= WHAT THE TASK ASKS =
Scan the entries for lines with the word "carrot", then copy those lines.

(Records contained in a dataset)
^^^^^^^^^^^^^^^^

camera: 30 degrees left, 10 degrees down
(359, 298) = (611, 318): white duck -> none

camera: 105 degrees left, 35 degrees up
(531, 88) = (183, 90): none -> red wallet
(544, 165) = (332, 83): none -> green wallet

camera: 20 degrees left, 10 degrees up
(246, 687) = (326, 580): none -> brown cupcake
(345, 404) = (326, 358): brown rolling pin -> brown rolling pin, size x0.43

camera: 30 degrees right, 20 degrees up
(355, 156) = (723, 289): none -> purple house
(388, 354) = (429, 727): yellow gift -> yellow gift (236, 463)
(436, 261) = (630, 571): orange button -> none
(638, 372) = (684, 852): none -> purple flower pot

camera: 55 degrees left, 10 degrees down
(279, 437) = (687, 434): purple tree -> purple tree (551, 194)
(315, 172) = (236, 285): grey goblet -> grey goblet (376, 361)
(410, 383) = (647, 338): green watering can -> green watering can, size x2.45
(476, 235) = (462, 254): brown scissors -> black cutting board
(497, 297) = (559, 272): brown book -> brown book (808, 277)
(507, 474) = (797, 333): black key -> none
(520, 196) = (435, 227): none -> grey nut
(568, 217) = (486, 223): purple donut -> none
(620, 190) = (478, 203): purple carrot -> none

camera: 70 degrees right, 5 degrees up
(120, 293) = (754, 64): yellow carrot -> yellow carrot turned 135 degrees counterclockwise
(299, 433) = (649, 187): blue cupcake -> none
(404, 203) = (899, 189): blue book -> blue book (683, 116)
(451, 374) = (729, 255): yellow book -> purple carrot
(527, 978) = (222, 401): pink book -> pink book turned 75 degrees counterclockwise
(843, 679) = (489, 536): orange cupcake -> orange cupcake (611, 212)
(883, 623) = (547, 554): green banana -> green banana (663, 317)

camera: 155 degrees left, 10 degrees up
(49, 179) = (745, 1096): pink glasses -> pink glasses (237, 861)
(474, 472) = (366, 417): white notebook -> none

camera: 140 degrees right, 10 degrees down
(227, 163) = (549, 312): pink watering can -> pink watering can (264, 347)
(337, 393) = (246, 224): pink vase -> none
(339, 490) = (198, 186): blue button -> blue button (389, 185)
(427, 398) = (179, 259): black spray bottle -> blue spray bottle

^^^^^^^^^^^^^^^^

= RESPONSE =
(620, 190) = (478, 203): purple carrot -> none
(120, 293) = (754, 64): yellow carrot -> yellow carrot turned 135 degrees counterclockwise
(451, 374) = (729, 255): yellow book -> purple carrot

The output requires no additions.